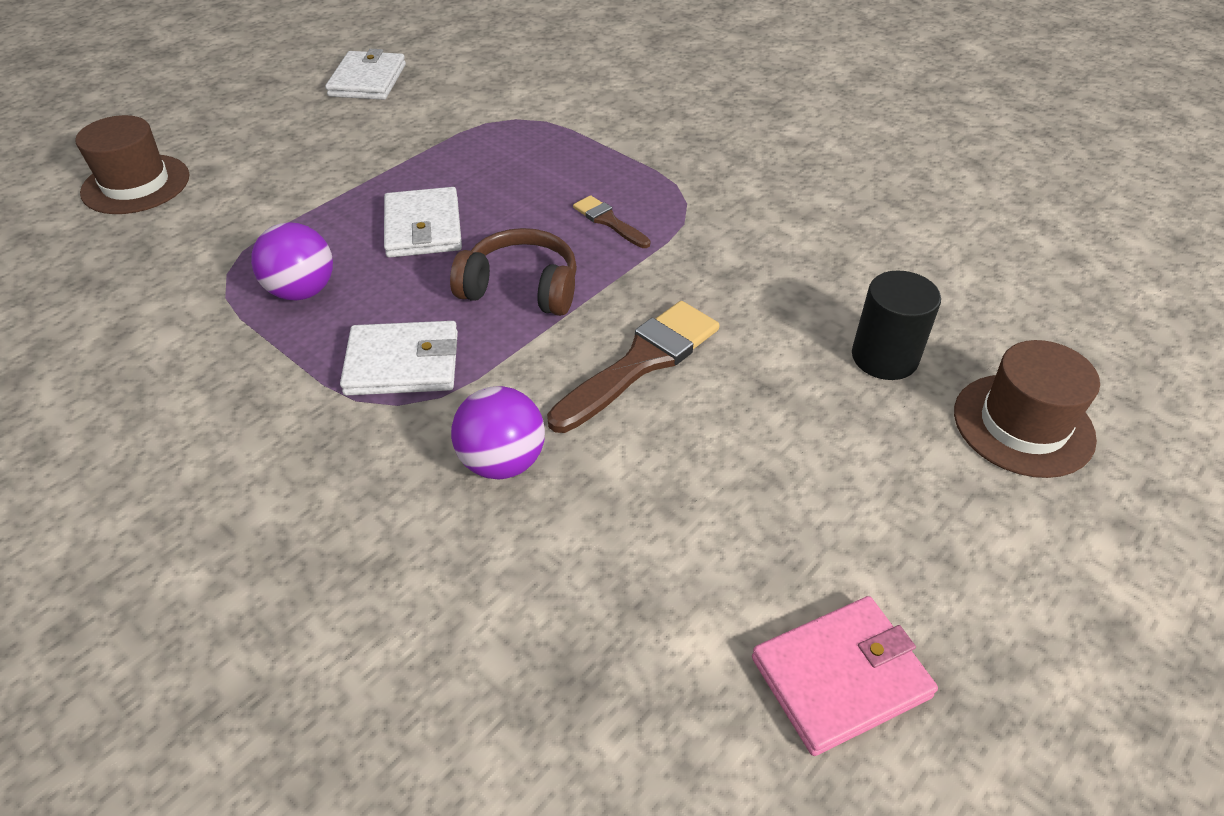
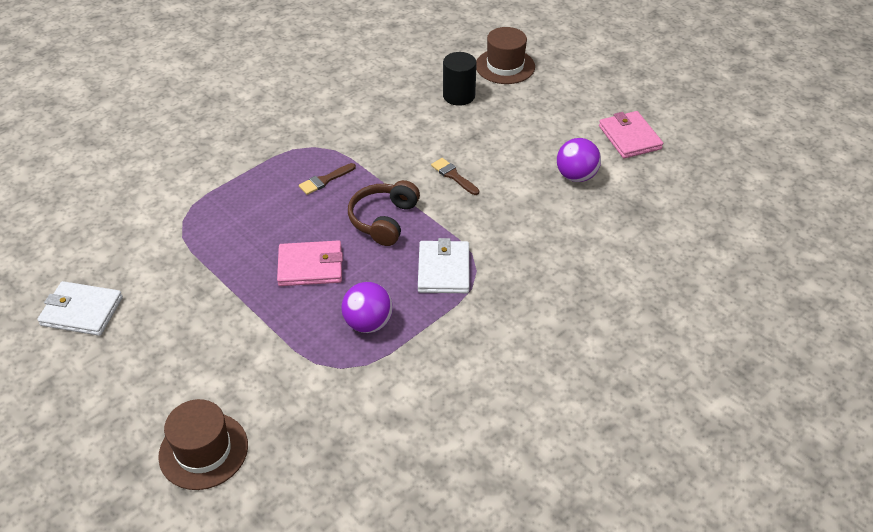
camera: 85 degrees left, 0 degrees up
(423, 227) = (310, 266): white wallet -> pink wallet
(502, 462) = (520, 228): purple ball -> purple ball (576, 176)
(641, 362) = (453, 176): brown brush -> brown brush, size x0.54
----
■ Instructions to follow
Please make an exact copy of the whole listing and leave out its pictures.

■ Answer space
camera: 85 degrees left, 0 degrees up
(423, 227) = (310, 266): white wallet -> pink wallet
(502, 462) = (520, 228): purple ball -> purple ball (576, 176)
(641, 362) = (453, 176): brown brush -> brown brush, size x0.54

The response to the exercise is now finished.